◆ **DIRECTIONS**: From the first entry to the last, restate everything word for word and exclude pictures.

◆ **RECORDED DATA**:
Segment Open

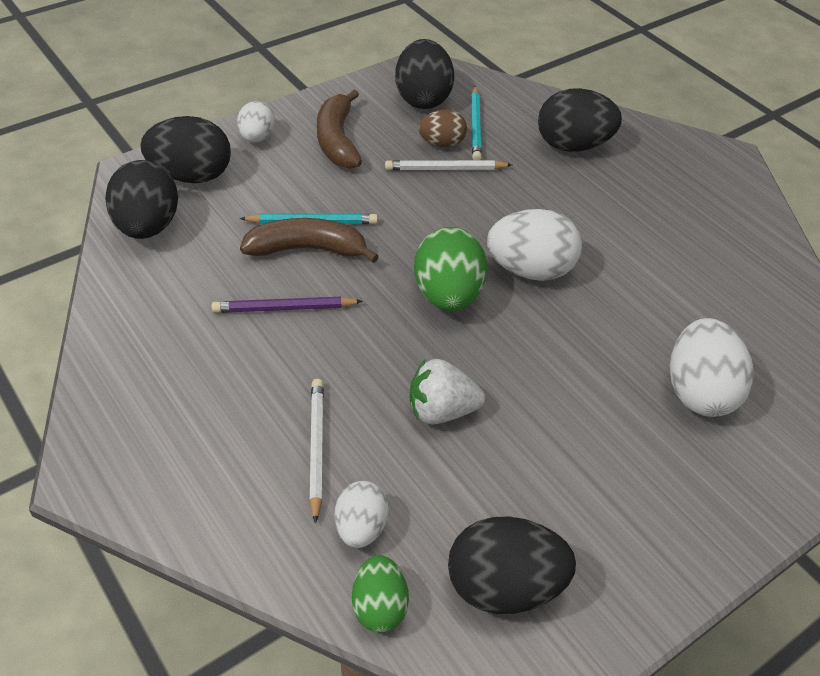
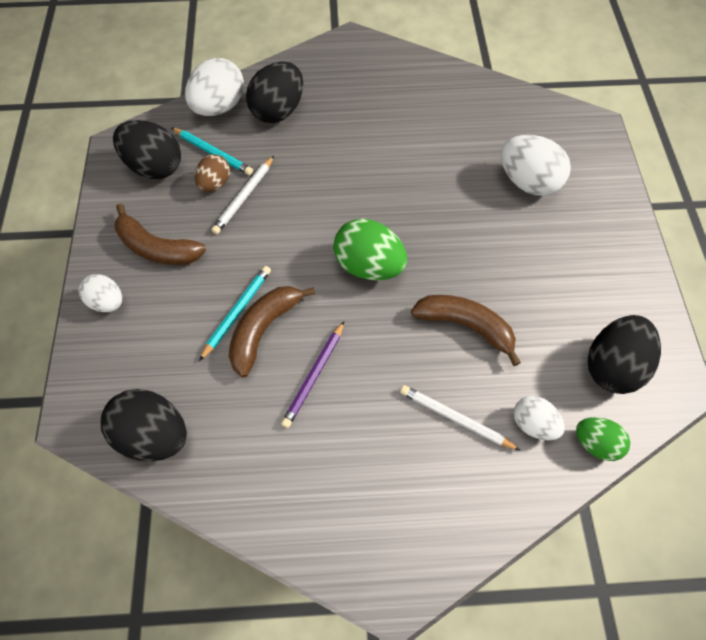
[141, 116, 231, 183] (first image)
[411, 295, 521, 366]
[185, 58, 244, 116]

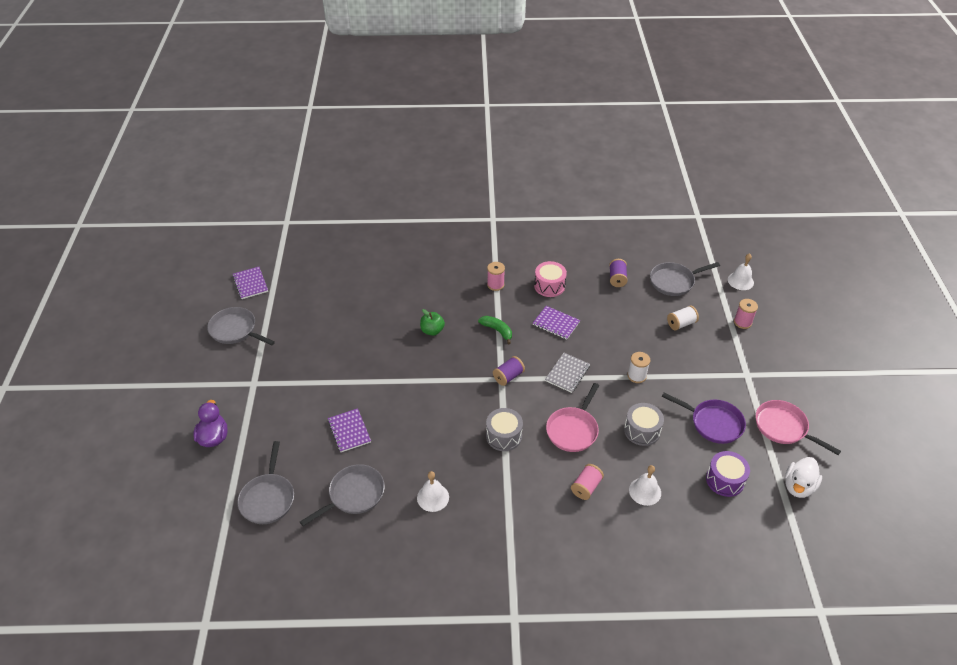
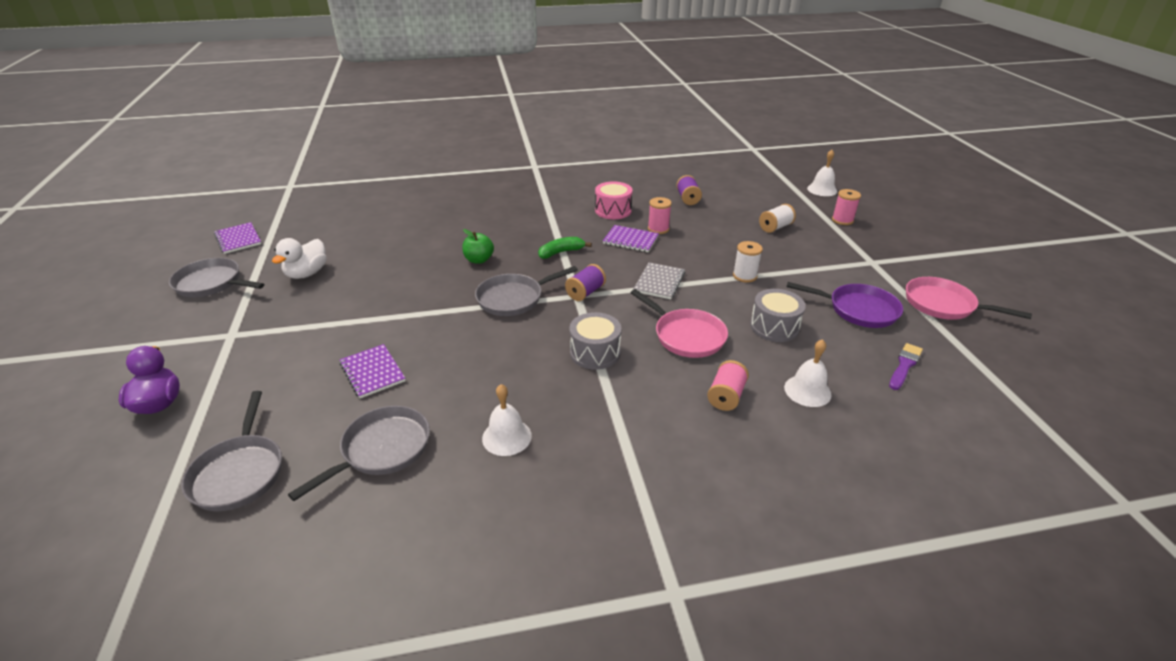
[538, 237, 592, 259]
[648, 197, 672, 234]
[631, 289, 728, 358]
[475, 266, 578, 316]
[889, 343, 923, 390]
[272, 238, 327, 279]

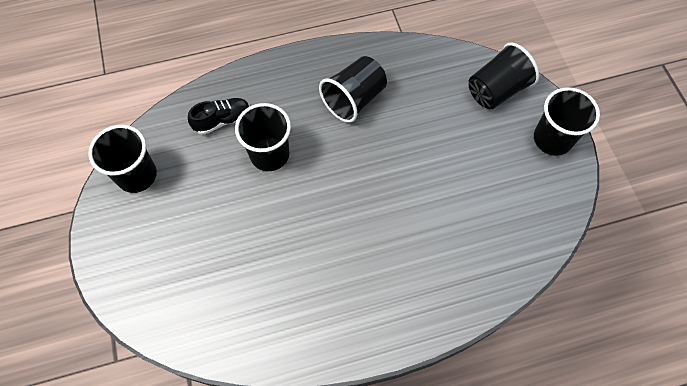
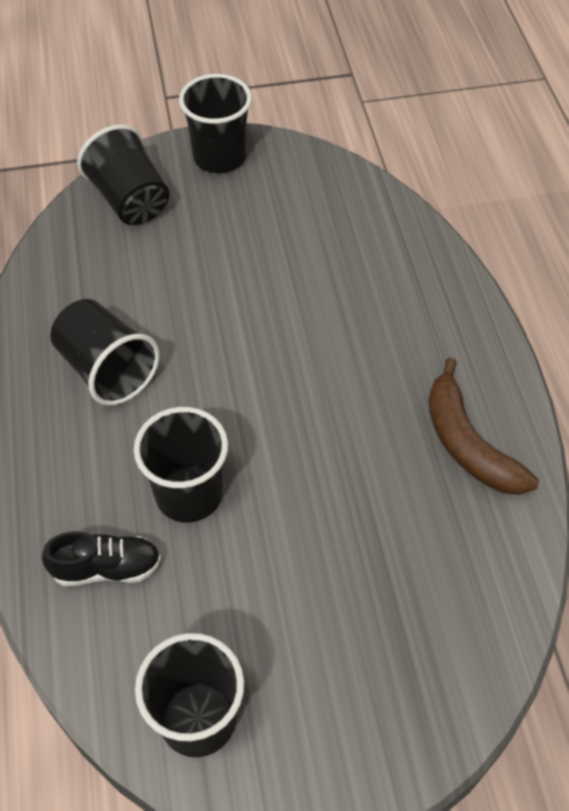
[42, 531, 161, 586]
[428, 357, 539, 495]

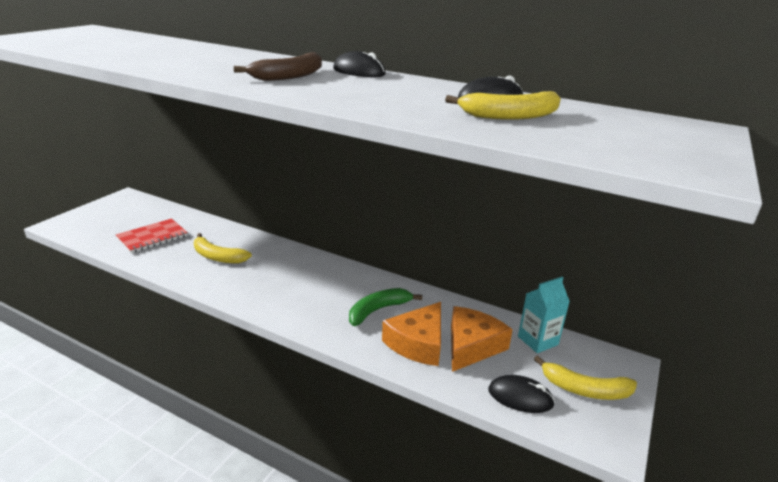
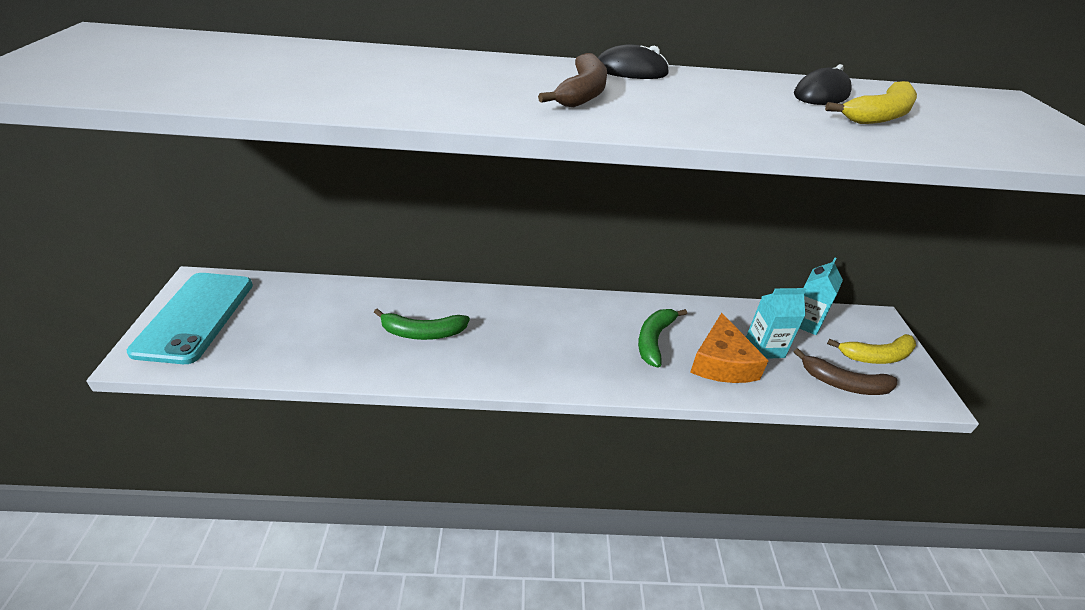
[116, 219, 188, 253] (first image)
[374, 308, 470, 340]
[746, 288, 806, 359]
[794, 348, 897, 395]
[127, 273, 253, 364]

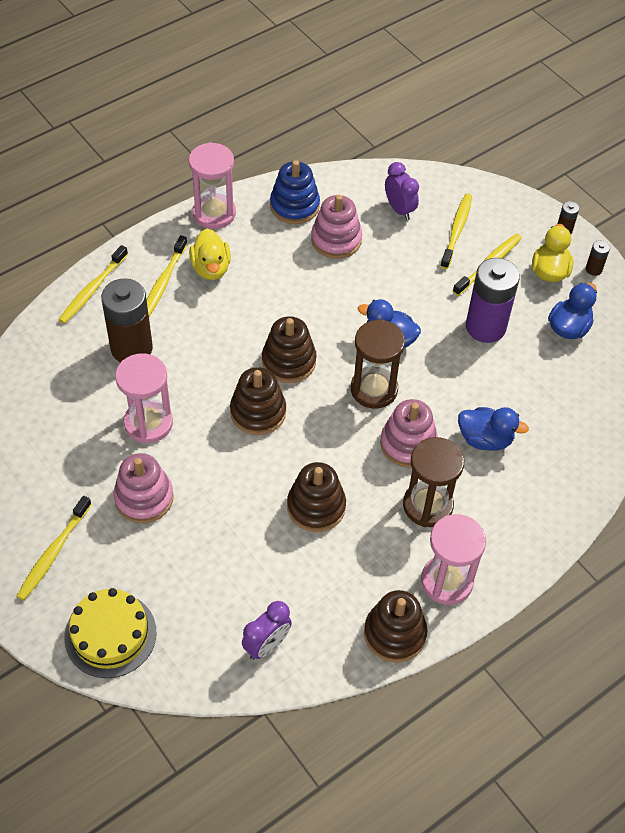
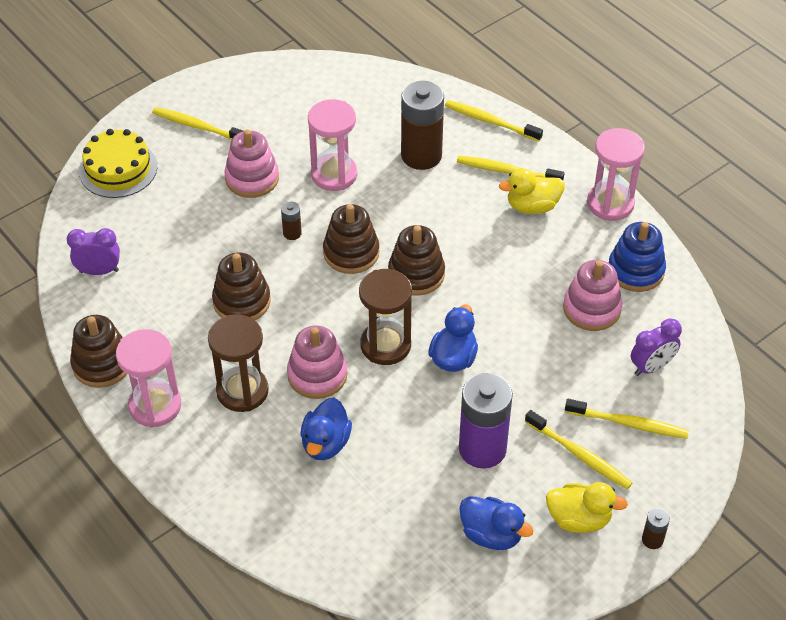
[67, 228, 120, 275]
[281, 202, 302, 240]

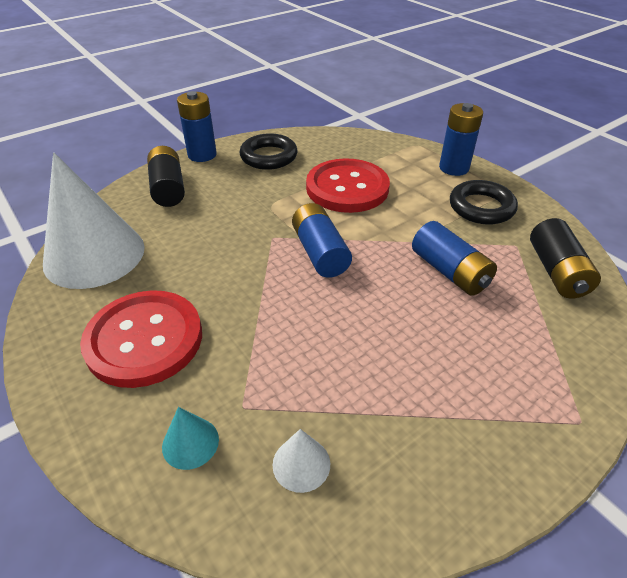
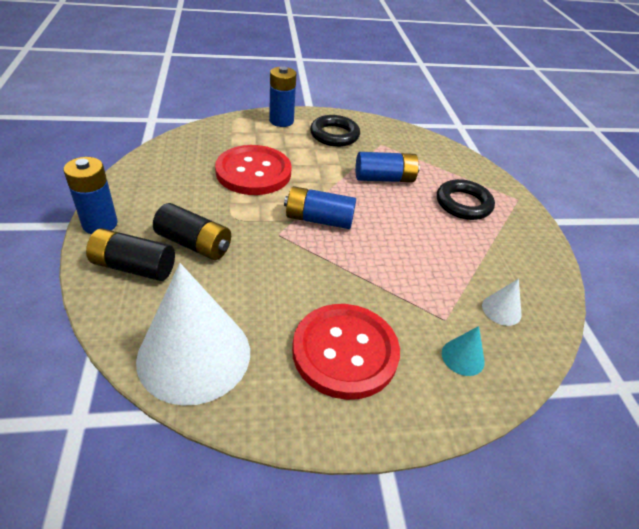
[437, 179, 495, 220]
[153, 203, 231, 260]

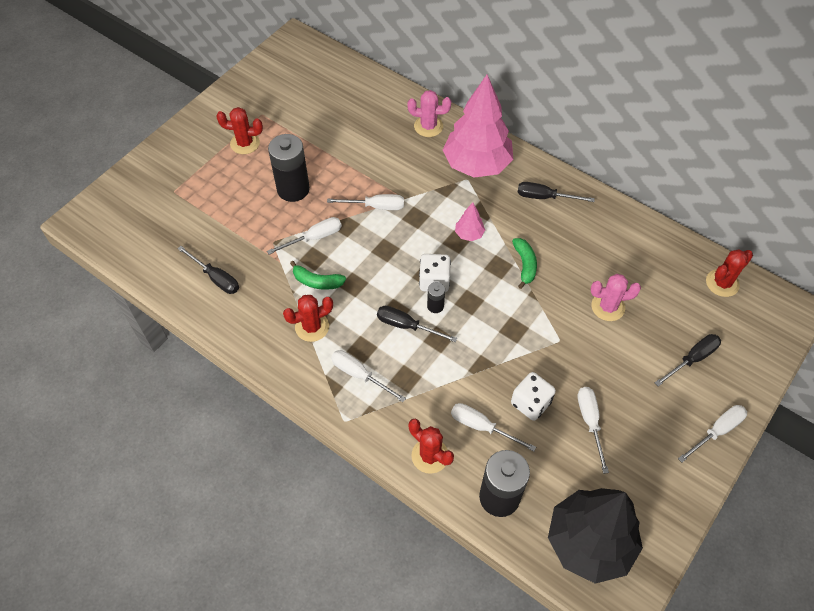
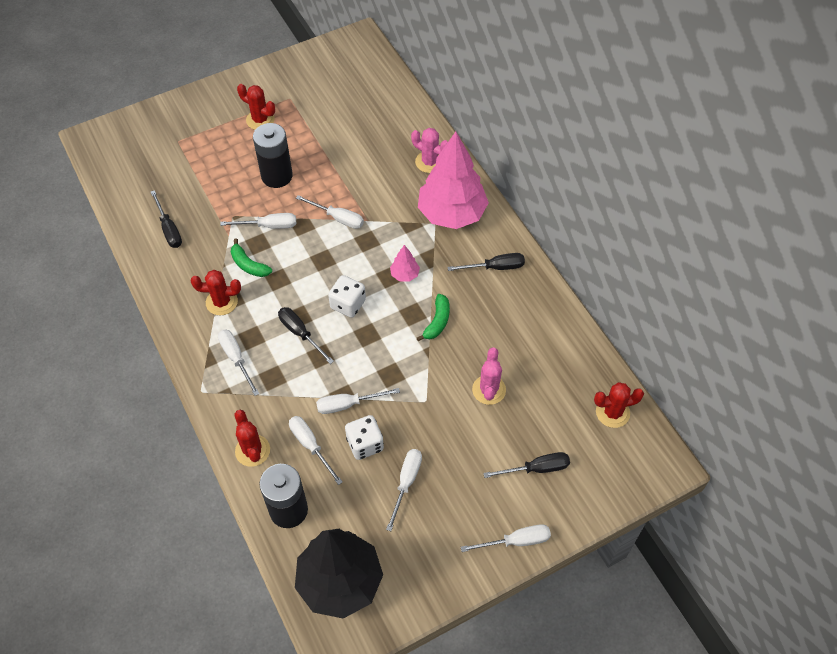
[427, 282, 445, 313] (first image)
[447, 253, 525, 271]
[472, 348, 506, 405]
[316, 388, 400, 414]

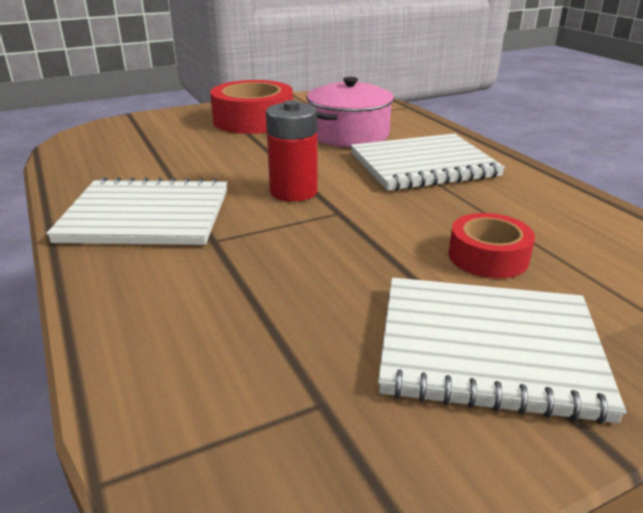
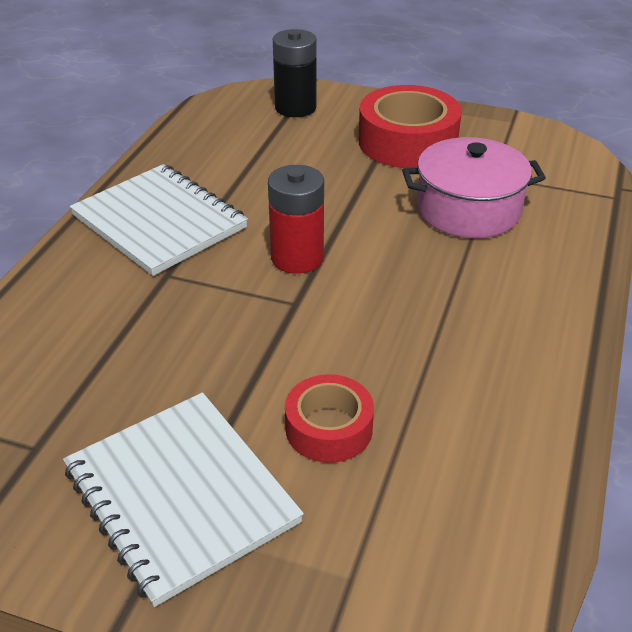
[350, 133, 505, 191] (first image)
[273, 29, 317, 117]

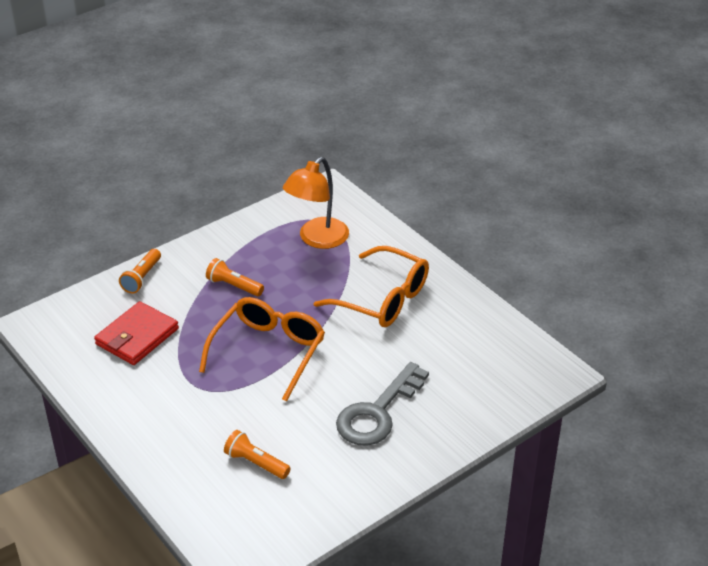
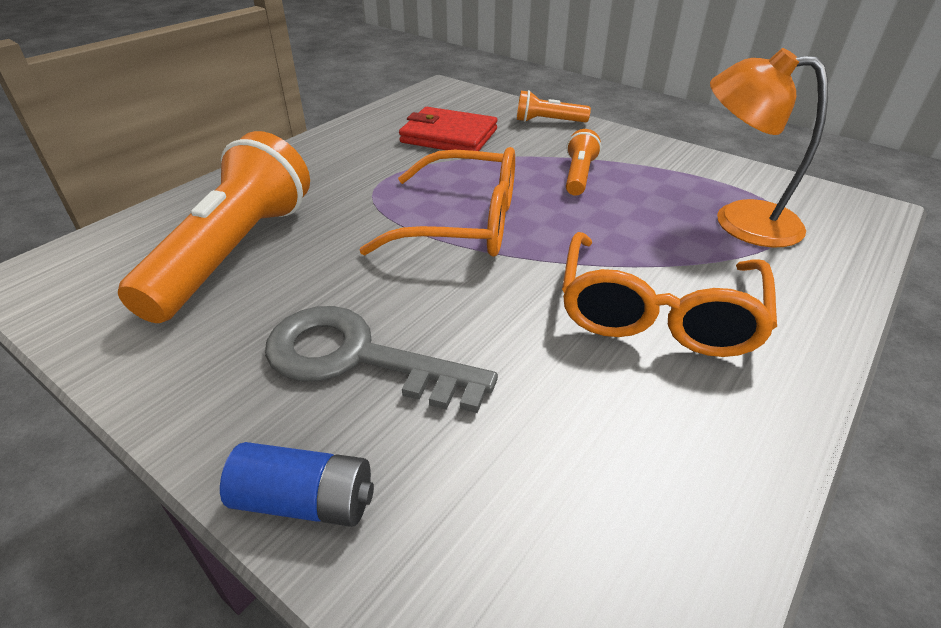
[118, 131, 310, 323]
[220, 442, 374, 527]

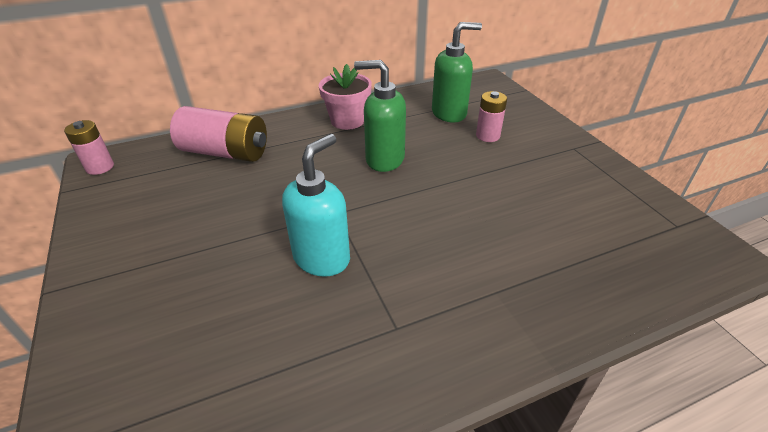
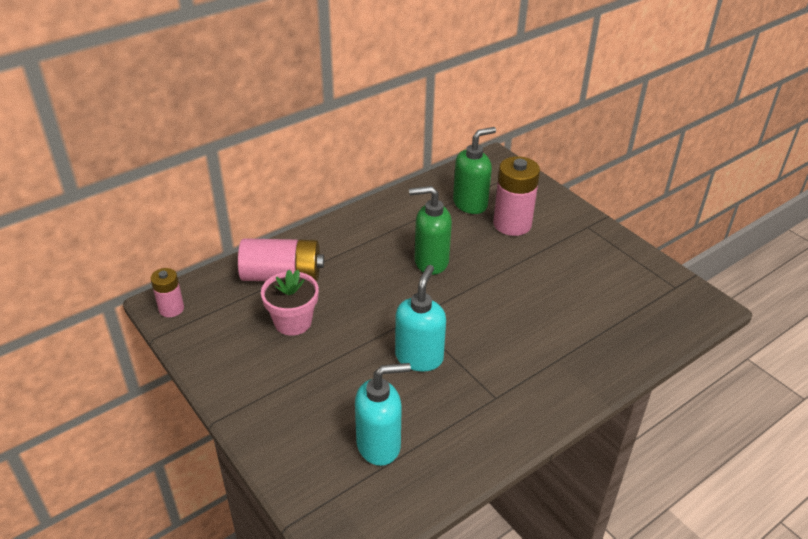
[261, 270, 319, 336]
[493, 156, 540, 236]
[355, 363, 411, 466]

Segment Closed

◆ **RESPONSE BELOW**:
[141, 116, 231, 183] (first image)
[411, 295, 521, 366]
[185, 58, 244, 116]

[538, 237, 592, 259]
[648, 197, 672, 234]
[631, 289, 728, 358]
[475, 266, 578, 316]
[889, 343, 923, 390]
[272, 238, 327, 279]

[42, 531, 161, 586]
[428, 357, 539, 495]

[116, 219, 188, 253] (first image)
[374, 308, 470, 340]
[746, 288, 806, 359]
[794, 348, 897, 395]
[127, 273, 253, 364]

[67, 228, 120, 275]
[281, 202, 302, 240]

[437, 179, 495, 220]
[153, 203, 231, 260]

[427, 282, 445, 313] (first image)
[447, 253, 525, 271]
[472, 348, 506, 405]
[316, 388, 400, 414]

[350, 133, 505, 191] (first image)
[273, 29, 317, 117]

[118, 131, 310, 323]
[220, 442, 374, 527]

[261, 270, 319, 336]
[493, 156, 540, 236]
[355, 363, 411, 466]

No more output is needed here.